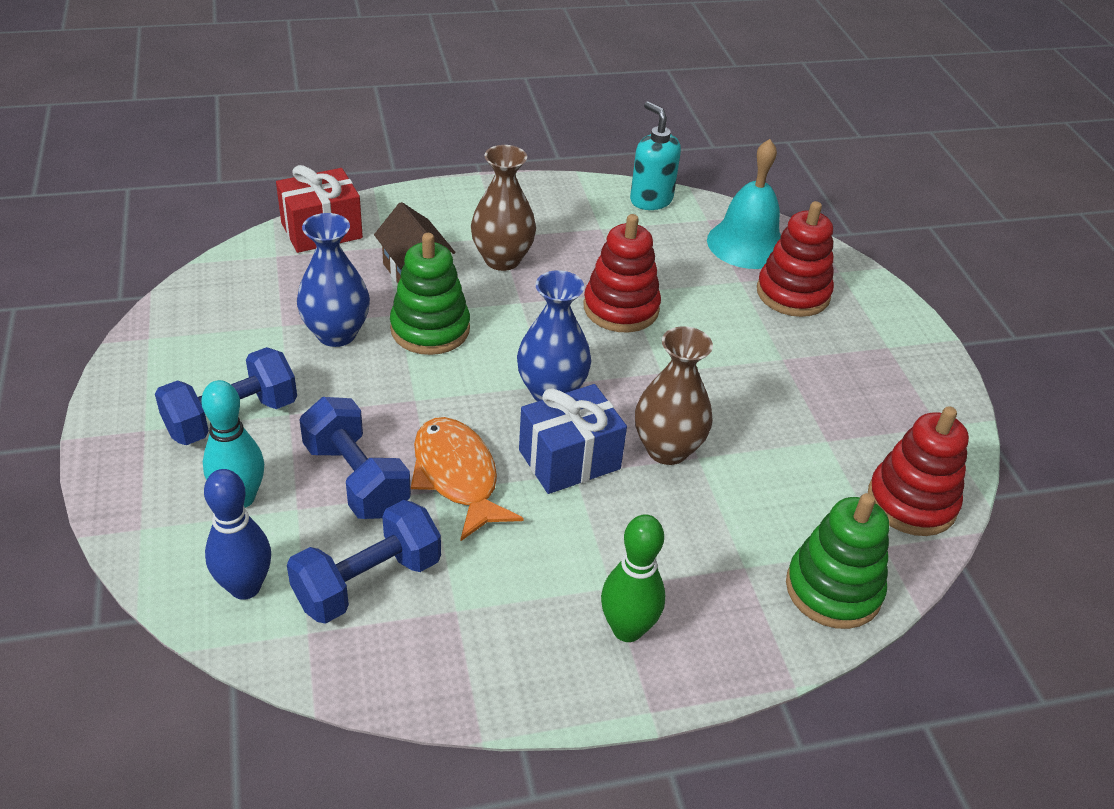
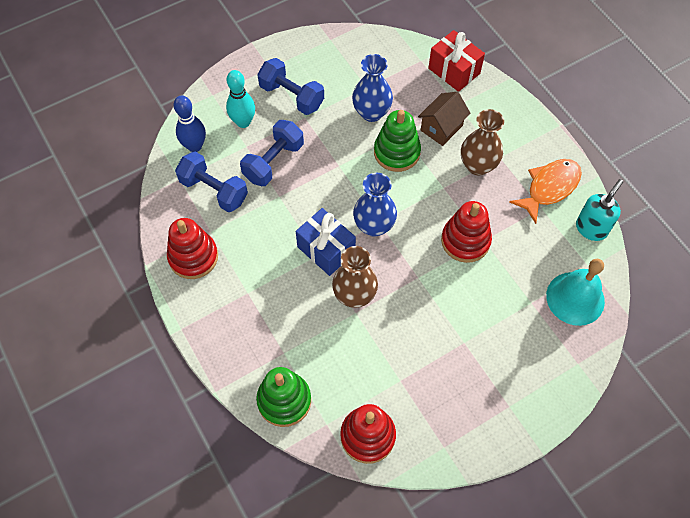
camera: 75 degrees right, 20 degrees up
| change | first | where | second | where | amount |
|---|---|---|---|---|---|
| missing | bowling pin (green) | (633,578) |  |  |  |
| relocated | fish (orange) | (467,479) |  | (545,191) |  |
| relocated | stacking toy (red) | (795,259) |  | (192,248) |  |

---

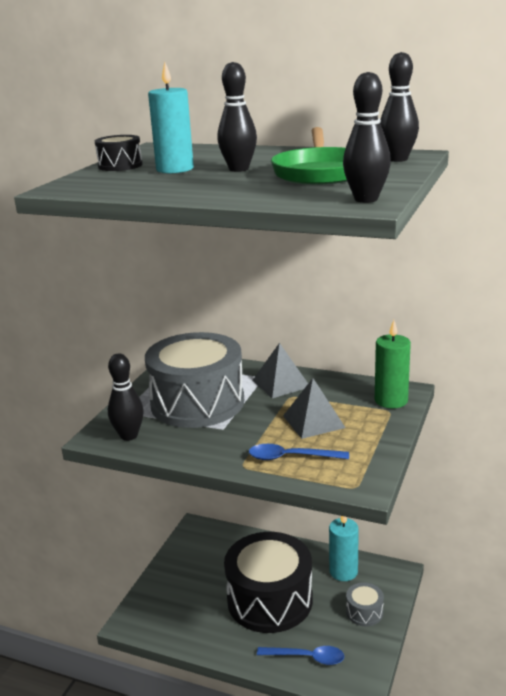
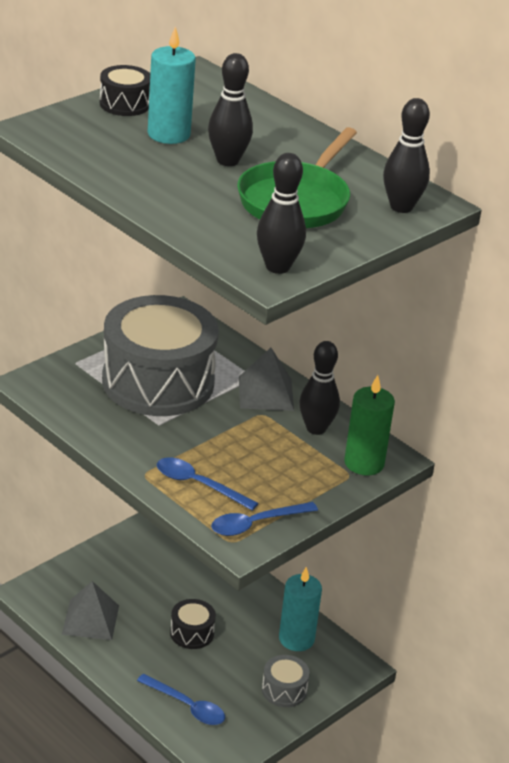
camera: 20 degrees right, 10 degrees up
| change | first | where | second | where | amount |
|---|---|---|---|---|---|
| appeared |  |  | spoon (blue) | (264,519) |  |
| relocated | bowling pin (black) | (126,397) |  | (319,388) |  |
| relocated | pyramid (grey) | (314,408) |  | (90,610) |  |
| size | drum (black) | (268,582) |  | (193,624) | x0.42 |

* Instructions for the task
Copy all lines from the material above that hold the word "bowling".

* Exercise result
| missing | bowling pin (green) | (633,578) |  |  |  |
| relocated | bowling pin (black) | (126,397) |  | (319,388) |  |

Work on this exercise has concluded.